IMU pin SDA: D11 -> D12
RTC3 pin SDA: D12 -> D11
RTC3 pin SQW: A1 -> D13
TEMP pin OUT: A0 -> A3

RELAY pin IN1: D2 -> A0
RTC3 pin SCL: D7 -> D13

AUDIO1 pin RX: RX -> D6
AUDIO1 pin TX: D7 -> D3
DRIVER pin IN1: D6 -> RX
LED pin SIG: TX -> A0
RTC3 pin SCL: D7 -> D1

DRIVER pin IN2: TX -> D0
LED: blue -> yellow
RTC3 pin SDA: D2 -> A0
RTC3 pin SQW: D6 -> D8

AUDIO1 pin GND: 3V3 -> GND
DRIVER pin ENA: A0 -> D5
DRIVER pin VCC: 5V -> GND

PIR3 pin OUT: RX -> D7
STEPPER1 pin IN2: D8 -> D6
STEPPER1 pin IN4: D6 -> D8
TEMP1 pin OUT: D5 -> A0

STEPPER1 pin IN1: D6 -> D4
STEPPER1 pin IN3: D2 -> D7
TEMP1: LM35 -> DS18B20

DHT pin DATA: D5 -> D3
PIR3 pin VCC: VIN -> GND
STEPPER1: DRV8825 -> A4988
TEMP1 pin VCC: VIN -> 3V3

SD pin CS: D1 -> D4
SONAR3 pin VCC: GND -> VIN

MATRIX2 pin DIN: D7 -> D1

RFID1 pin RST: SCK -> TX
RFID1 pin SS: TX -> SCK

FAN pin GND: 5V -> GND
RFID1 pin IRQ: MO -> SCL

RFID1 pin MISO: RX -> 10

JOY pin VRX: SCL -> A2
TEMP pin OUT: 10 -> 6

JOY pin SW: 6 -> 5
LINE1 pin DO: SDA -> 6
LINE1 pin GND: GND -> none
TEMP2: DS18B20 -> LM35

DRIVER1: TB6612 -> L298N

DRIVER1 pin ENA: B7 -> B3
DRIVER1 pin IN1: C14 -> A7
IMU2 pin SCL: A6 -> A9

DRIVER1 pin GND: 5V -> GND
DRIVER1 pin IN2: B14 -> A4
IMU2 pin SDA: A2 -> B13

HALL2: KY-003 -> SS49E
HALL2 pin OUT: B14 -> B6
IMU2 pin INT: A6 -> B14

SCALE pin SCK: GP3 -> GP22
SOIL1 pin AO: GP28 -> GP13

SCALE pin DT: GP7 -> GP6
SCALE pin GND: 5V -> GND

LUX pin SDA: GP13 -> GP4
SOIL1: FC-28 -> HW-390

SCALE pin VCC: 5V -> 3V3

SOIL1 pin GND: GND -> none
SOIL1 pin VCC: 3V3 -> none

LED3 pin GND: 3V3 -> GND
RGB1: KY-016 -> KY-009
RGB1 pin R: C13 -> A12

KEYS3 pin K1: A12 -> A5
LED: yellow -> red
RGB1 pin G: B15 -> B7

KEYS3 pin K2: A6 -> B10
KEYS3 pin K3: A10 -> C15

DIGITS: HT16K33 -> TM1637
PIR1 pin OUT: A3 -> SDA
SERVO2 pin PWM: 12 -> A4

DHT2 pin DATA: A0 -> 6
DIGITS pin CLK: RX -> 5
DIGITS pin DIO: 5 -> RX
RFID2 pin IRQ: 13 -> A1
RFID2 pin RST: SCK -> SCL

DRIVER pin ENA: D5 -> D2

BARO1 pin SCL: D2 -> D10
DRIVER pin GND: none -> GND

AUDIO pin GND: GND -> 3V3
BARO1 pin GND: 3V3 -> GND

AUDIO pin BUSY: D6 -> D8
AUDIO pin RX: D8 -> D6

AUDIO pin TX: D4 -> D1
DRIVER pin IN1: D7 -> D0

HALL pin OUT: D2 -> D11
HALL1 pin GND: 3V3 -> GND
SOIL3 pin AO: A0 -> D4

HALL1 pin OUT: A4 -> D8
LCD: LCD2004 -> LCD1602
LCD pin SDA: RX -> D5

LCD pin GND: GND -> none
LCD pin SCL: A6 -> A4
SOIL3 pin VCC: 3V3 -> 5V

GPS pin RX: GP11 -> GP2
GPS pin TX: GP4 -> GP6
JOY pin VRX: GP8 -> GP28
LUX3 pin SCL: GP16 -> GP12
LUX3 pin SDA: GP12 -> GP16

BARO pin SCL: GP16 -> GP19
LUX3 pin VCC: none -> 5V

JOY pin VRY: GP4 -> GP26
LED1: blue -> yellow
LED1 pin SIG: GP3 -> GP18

* * *

Using the entries above, repeat only the lines from the one containing "RFID1 pin SS: TX -> SCK" through the one containing "HALL2: KY-003 -> SS49E", end lines included.

RFID1 pin SS: TX -> SCK

FAN pin GND: 5V -> GND
RFID1 pin IRQ: MO -> SCL

RFID1 pin MISO: RX -> 10

JOY pin VRX: SCL -> A2
TEMP pin OUT: 10 -> 6

JOY pin SW: 6 -> 5
LINE1 pin DO: SDA -> 6
LINE1 pin GND: GND -> none
TEMP2: DS18B20 -> LM35

DRIVER1: TB6612 -> L298N

DRIVER1 pin ENA: B7 -> B3
DRIVER1 pin IN1: C14 -> A7
IMU2 pin SCL: A6 -> A9

DRIVER1 pin GND: 5V -> GND
DRIVER1 pin IN2: B14 -> A4
IMU2 pin SDA: A2 -> B13

HALL2: KY-003 -> SS49E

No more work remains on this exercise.